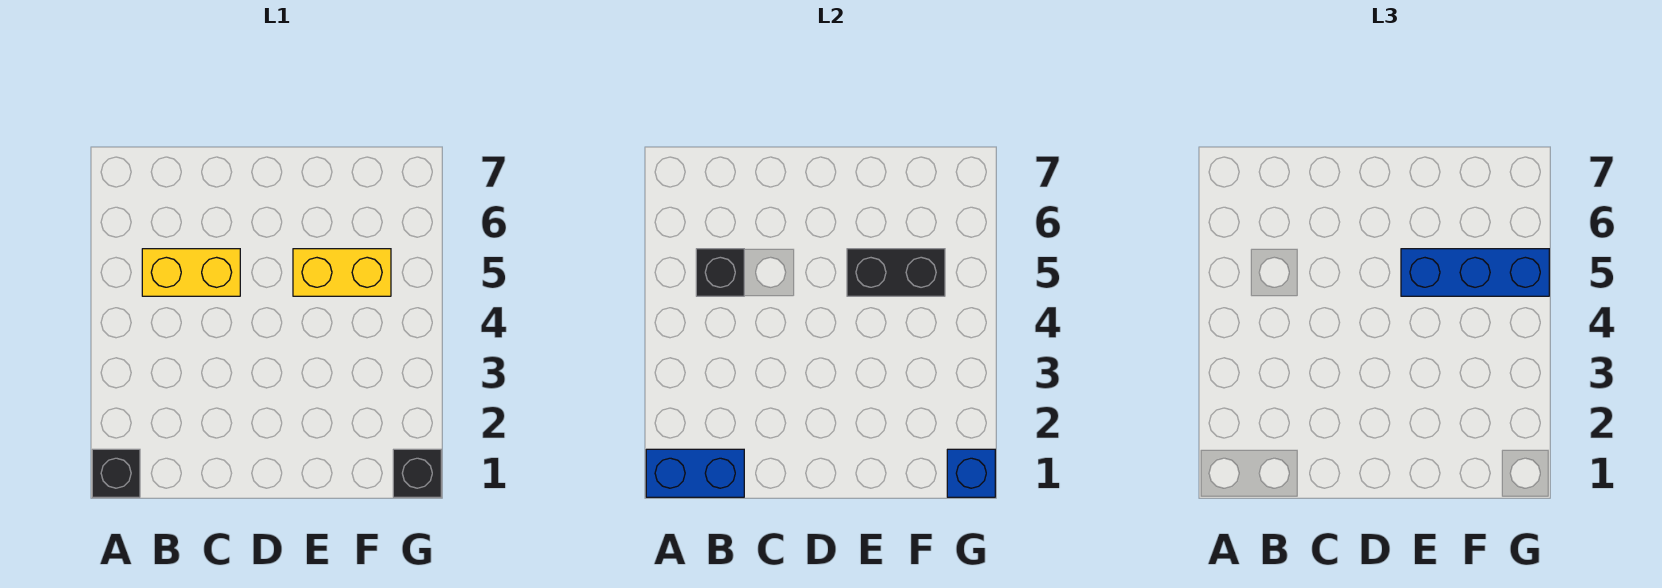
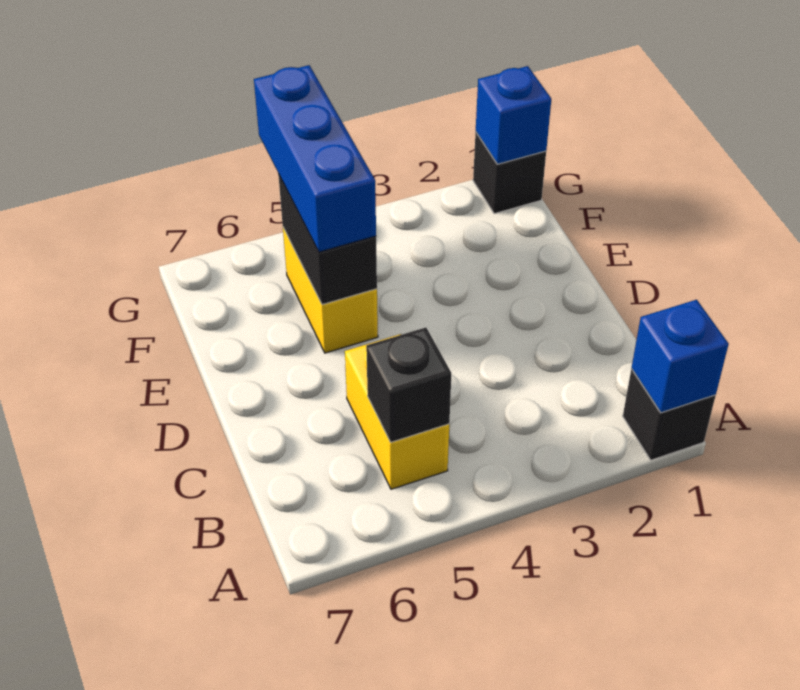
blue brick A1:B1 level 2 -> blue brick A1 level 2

◇ ◇ ◇ ◇ ◇ ◇ ◇

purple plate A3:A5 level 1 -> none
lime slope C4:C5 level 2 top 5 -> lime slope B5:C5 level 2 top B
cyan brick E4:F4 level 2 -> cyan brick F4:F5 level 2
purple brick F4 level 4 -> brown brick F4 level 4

◇ ◇ ◇ ◇ ◇ ◇ ◇

WHAT THIS TASK INVOLVES
Where the listing above has a line with "purple plate A3:A5 level 1 -> none", start there, and output every line exactly through the line with "purple brick F4", which is also included.

TASK SOLUTION
purple plate A3:A5 level 1 -> none
lime slope C4:C5 level 2 top 5 -> lime slope B5:C5 level 2 top B
cyan brick E4:F4 level 2 -> cyan brick F4:F5 level 2
purple brick F4 level 4 -> brown brick F4 level 4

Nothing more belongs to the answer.